**What you have to do**.
Across the data below, how many lines have the word "cone" in them? Give the number and nothing else.

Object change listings
────────────────────
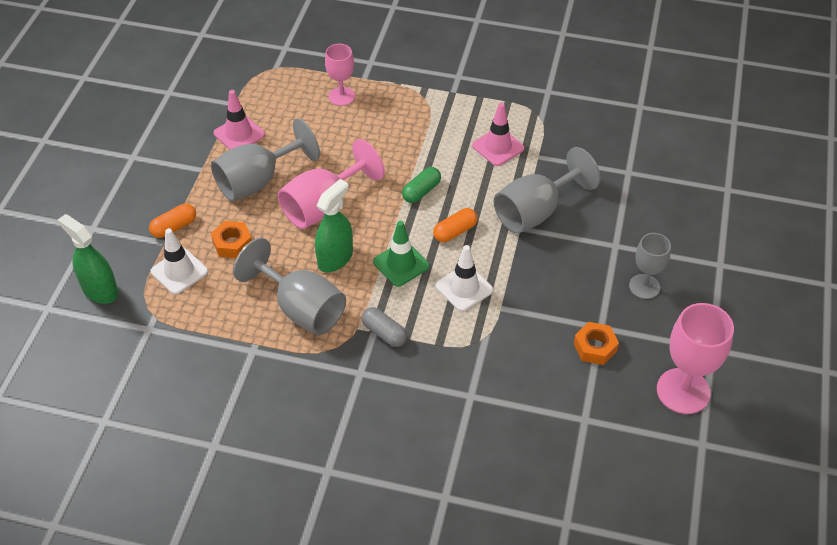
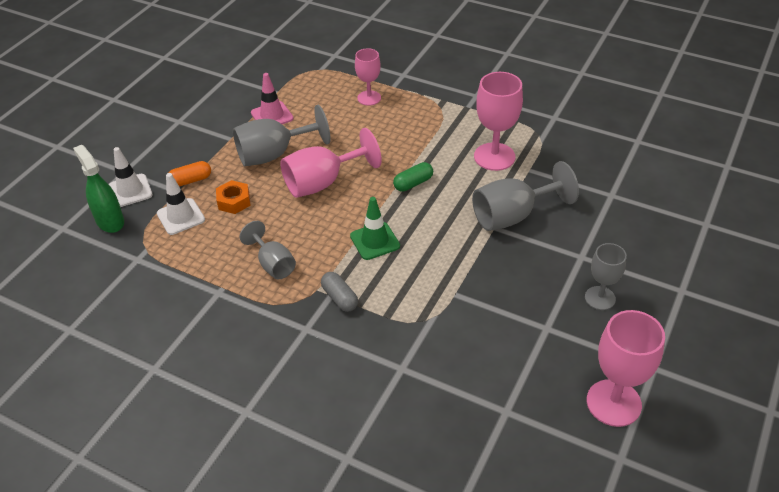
camera: 15 degrees right, 5 degrees down
(301, 308) = (273, 264): grey goblet -> grey goblet, size x0.62
(335, 258) = (318, 227): green spray bottle -> none
(455, 231) = (433, 221): orange capsule -> none
(464, 288) = (426, 271): white traffic cone -> white traffic cone (130, 191)
(498, 147) = (494, 157): pink traffic cone -> pink goblet
(595, 347) = (535, 345): orange nut -> none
────────────────────
**Output for this exercise**.
2